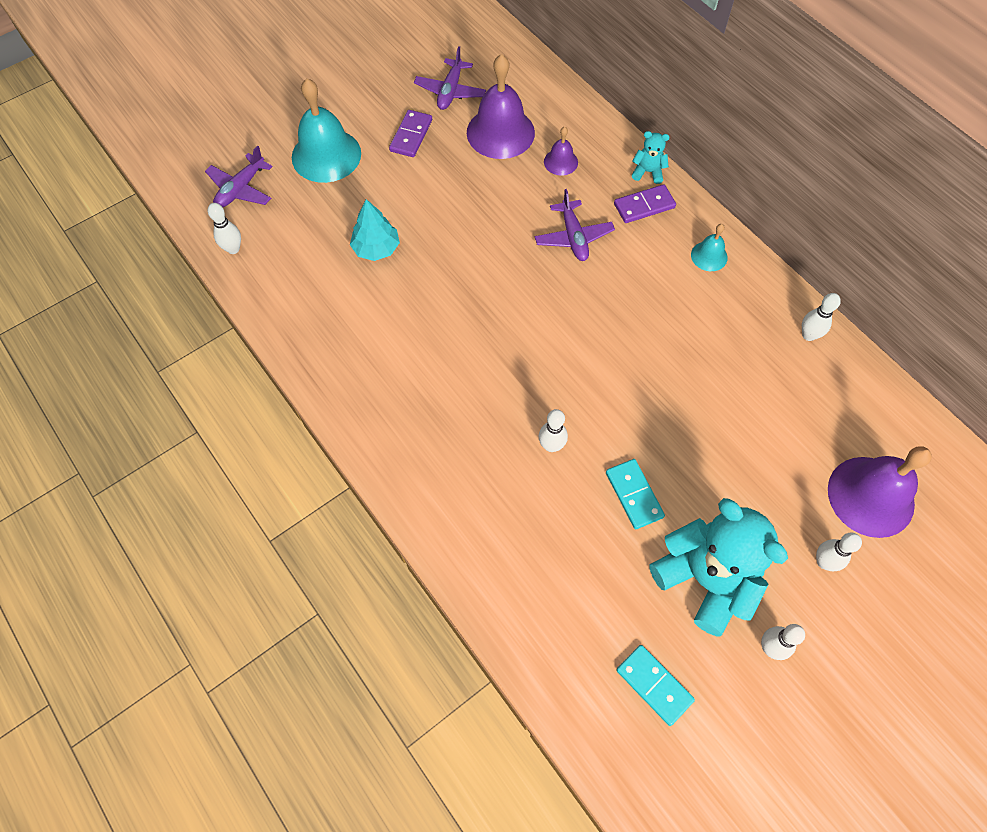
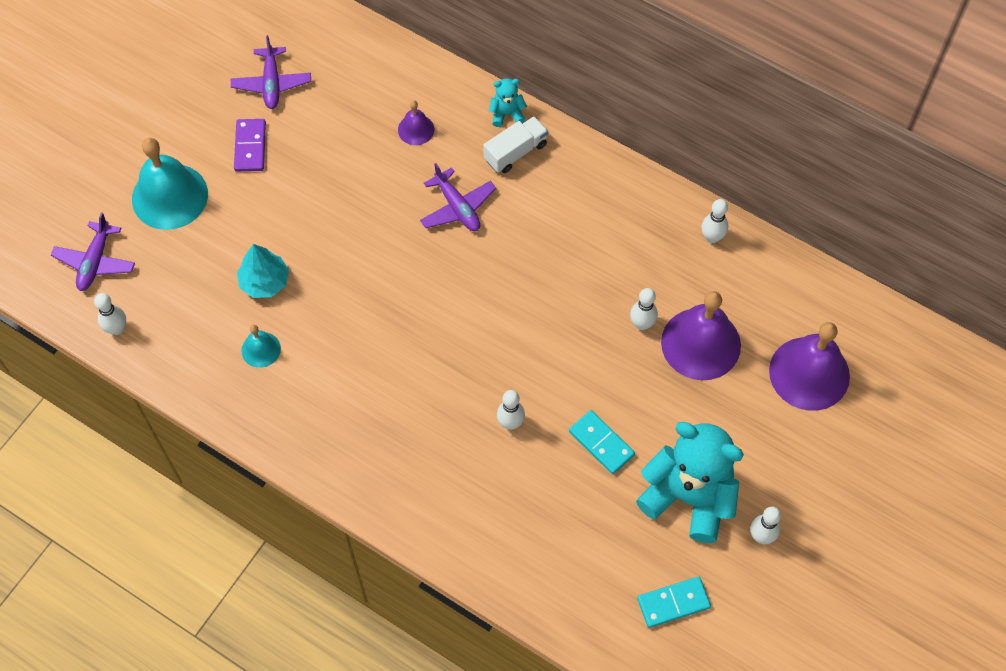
camera: 20 degrees left, 0 degrees up
(500, 132) = (342, 115): purple bell -> purple bell (701, 343)
(644, 206) = (515, 152): purple domino -> white truck
(654, 685) = (673, 603): turquoise domino -> turquoise domino turned 45 degrees counterclockwise
(709, 256) = (595, 186): turquoise bell -> turquoise bell (261, 349)
(824, 562) = (785, 446): white bowling pin -> white bowling pin (642, 324)

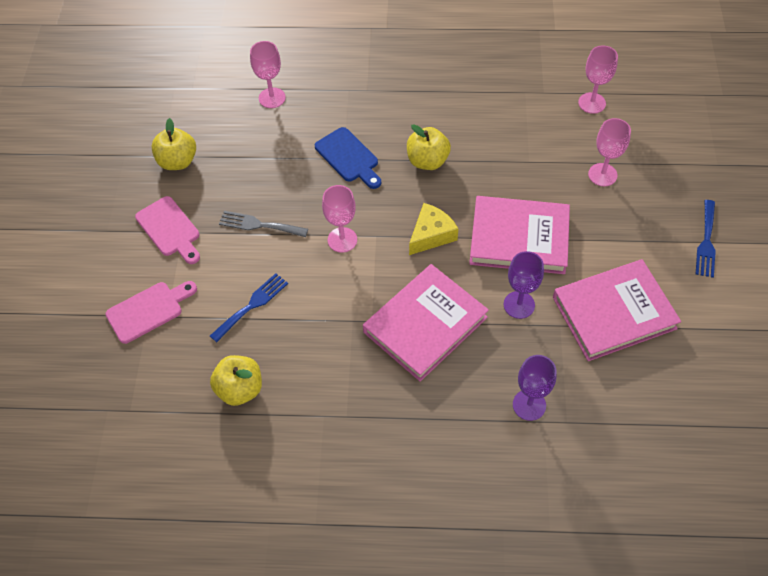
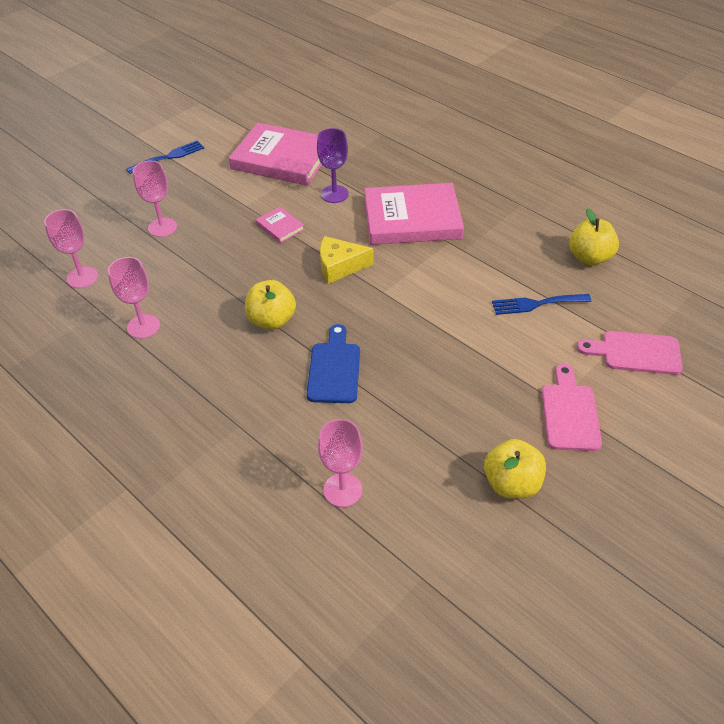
camera: 140 degrees left, 10 degrees down
(259, 225) = (476, 362): grey fork -> none
(342, 240) = (414, 305): pink goblet -> pink goblet (143, 326)
(519, 238) = (280, 227): pink book -> pink book, size x0.43
(529, 405) = (395, 151): purple goblet -> none

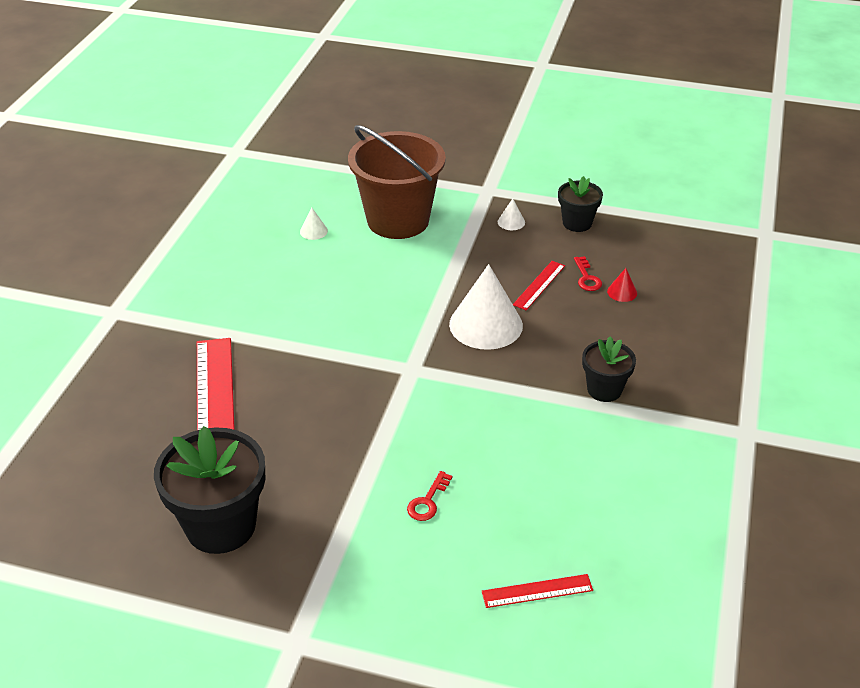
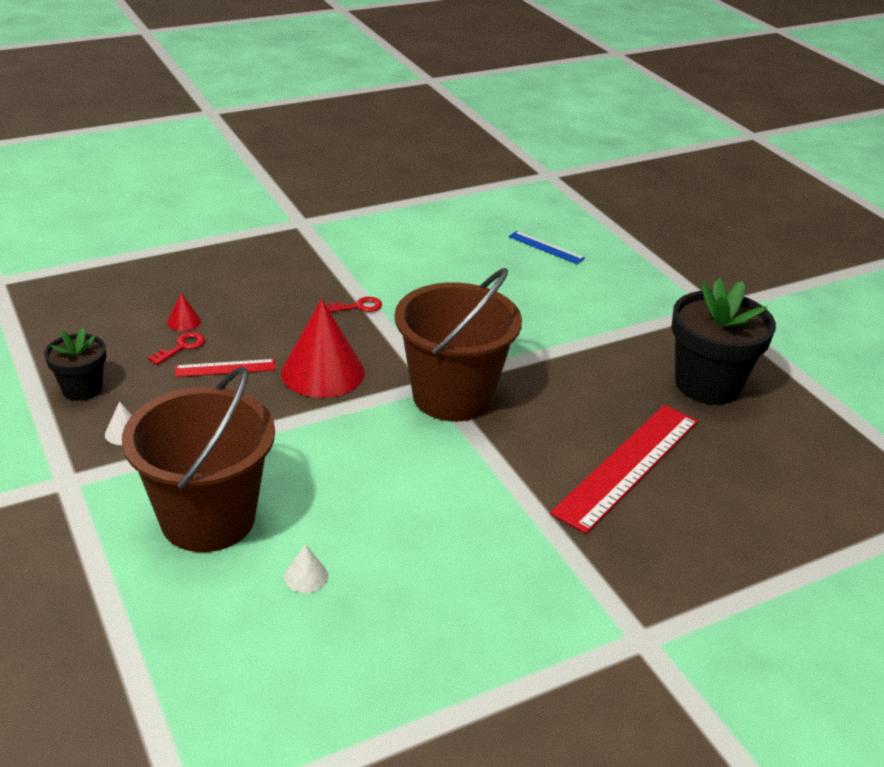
camera: 135 degrees left, 5 degrees down
(386, 369) = (452, 396): none -> brown bucket
(427, 501) = (547, 312): red key -> red key (358, 307)
(486, 324) = (323, 372): white cone -> red cone
(537, 591) = (546, 247): red ruler -> blue ruler
(604, 389) = (330, 286): black flower pot -> none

TASK PROMPT> Note every line above where the string "goblet" shows up, and copy those lines.

EXPECTED ANSWER>
(342, 240) = (414, 305): pink goblet -> pink goblet (143, 326)
(529, 405) = (395, 151): purple goblet -> none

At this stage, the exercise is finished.